What is expected:
For the entries that follow, say how many lines hold the string "shifted", with nothing else in the reply.
┄┄┄┄┄┄
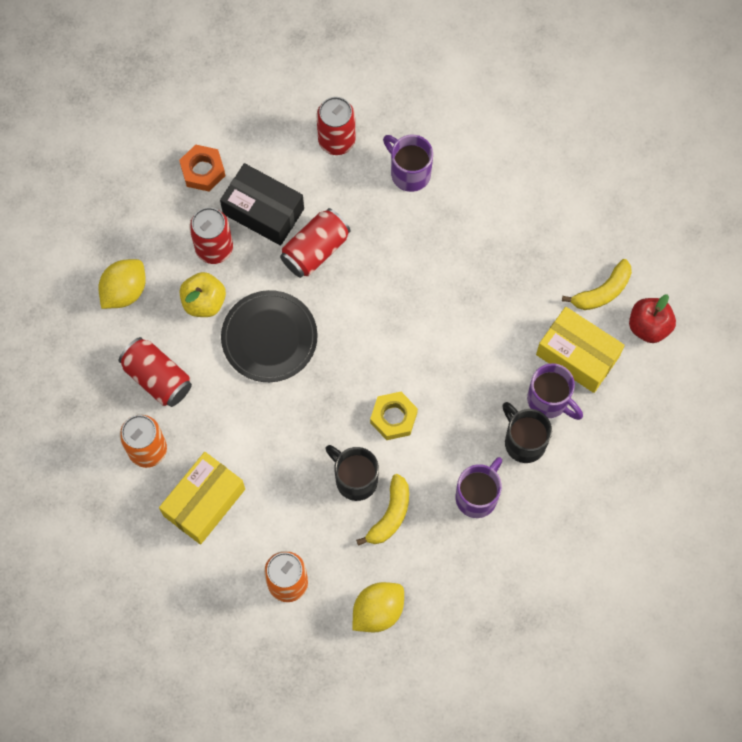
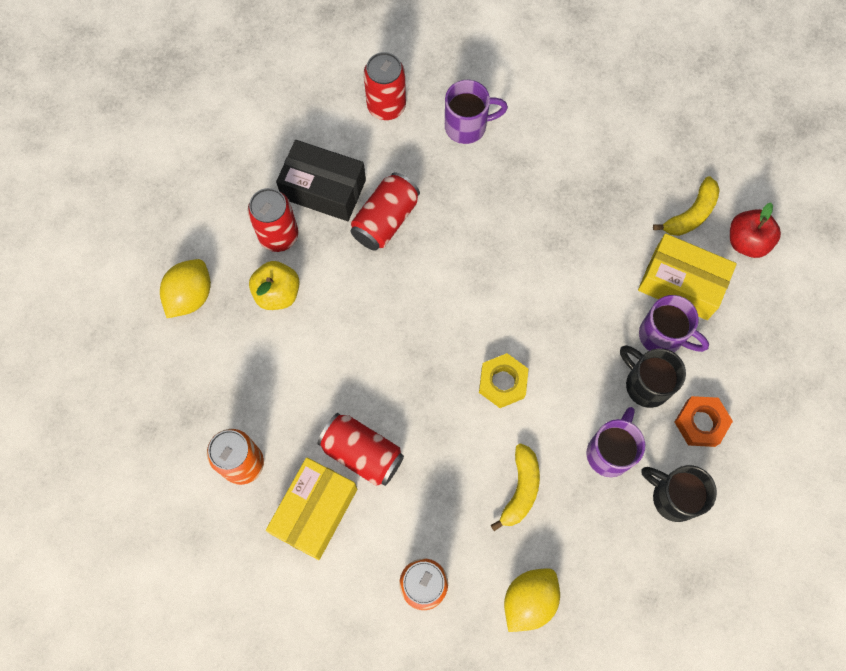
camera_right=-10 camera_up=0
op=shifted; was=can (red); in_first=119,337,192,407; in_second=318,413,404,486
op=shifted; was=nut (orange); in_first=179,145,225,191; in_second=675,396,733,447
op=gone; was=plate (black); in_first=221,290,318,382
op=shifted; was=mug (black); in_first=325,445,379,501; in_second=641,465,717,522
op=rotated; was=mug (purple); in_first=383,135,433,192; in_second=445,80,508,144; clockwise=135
┄┄┄┄┄┄
Response to the task:
3